▶ **Directions for this task**
Filter the records, keeping every line that has the string "camera".

▶ **Records for the exercise**
▶

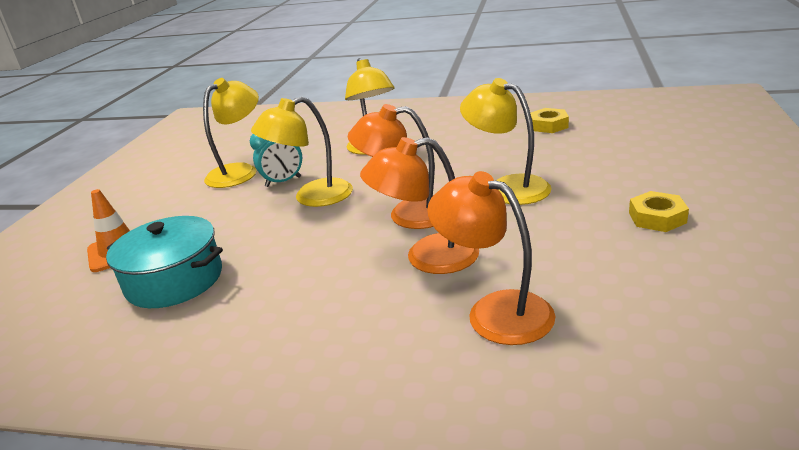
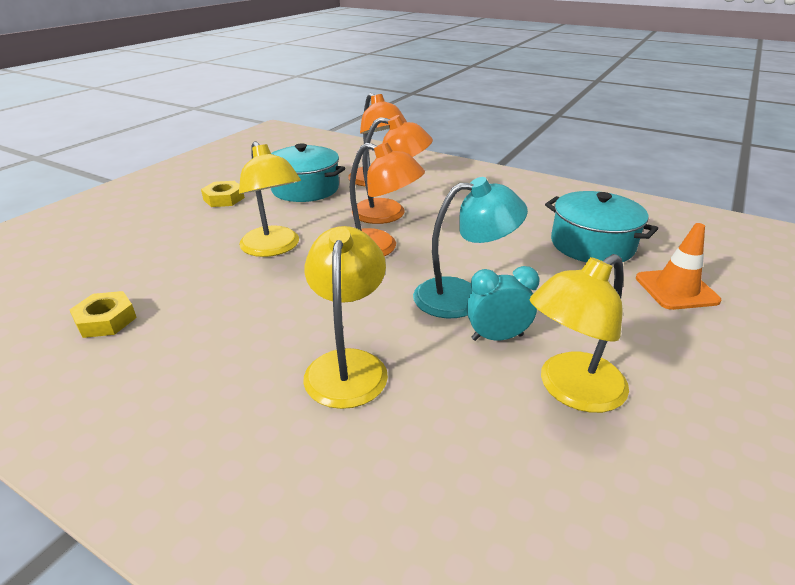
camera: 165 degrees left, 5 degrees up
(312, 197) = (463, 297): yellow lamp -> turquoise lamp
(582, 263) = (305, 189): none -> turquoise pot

◀
▶

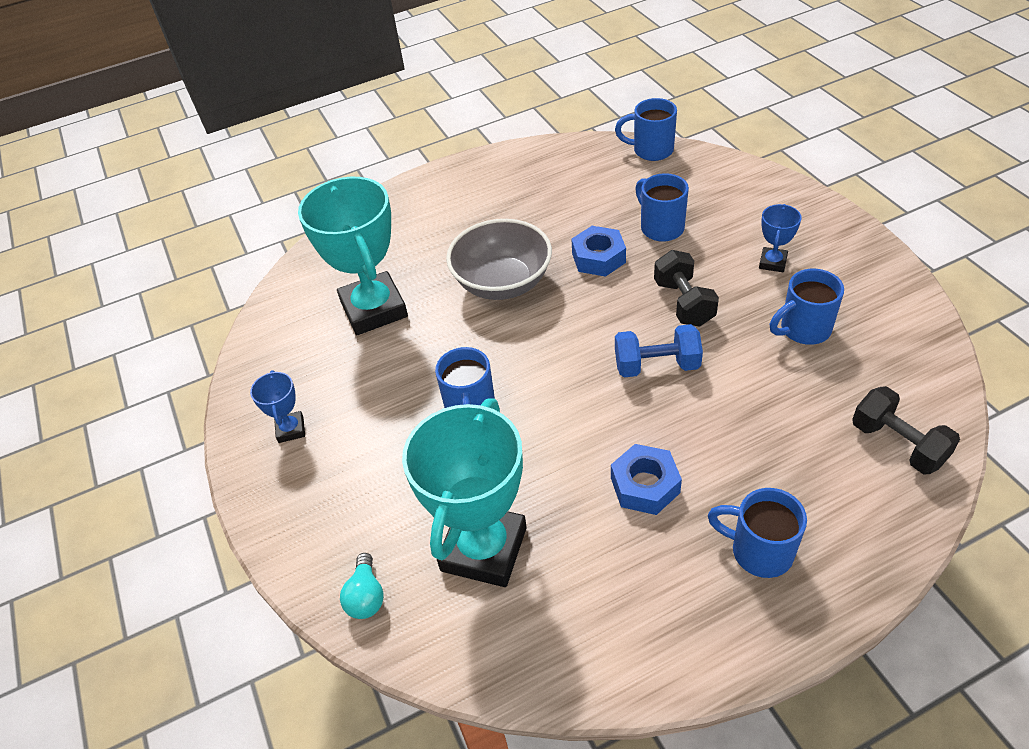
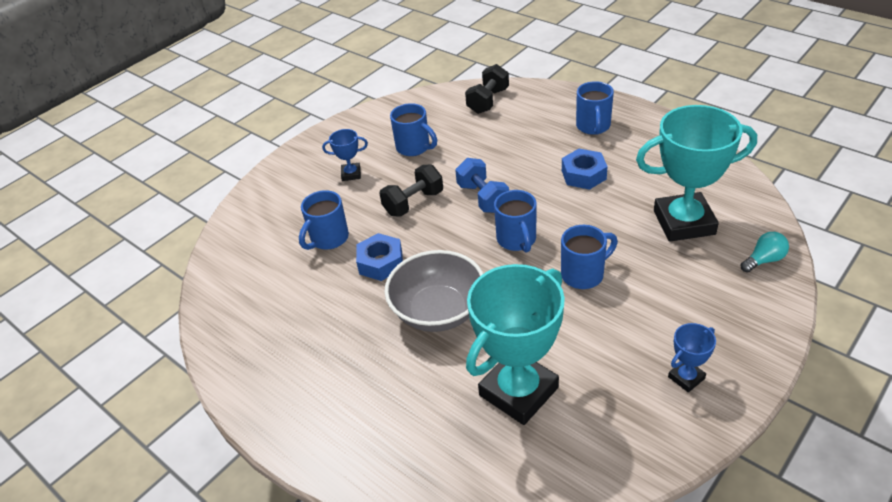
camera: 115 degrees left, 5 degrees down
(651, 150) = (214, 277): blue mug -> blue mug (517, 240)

◀

▶ **Exercise response**
camera: 165 degrees left, 5 degrees up
camera: 115 degrees left, 5 degrees down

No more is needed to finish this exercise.